DATA section start

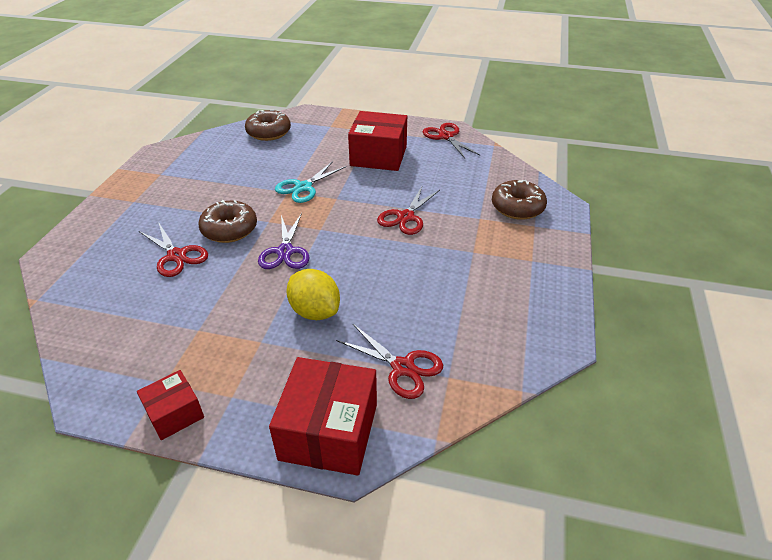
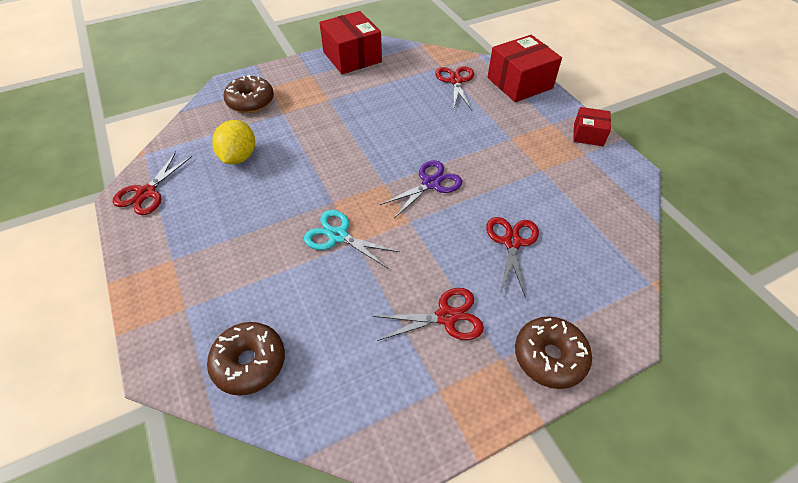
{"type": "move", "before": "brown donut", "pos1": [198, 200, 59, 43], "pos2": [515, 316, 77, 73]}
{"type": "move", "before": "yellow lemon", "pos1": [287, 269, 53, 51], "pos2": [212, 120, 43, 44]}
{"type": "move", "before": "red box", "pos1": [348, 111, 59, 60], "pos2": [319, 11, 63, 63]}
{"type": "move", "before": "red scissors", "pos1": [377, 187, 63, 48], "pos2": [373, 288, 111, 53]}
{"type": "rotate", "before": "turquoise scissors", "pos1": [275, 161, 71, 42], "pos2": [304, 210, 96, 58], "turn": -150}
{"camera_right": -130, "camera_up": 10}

DATA section end

**YOUR OBJECTIVE**: Count every line of the listing holding the string "scissors". Reply with the total alone.

**ANSWER TO THE PROBLEM**: 2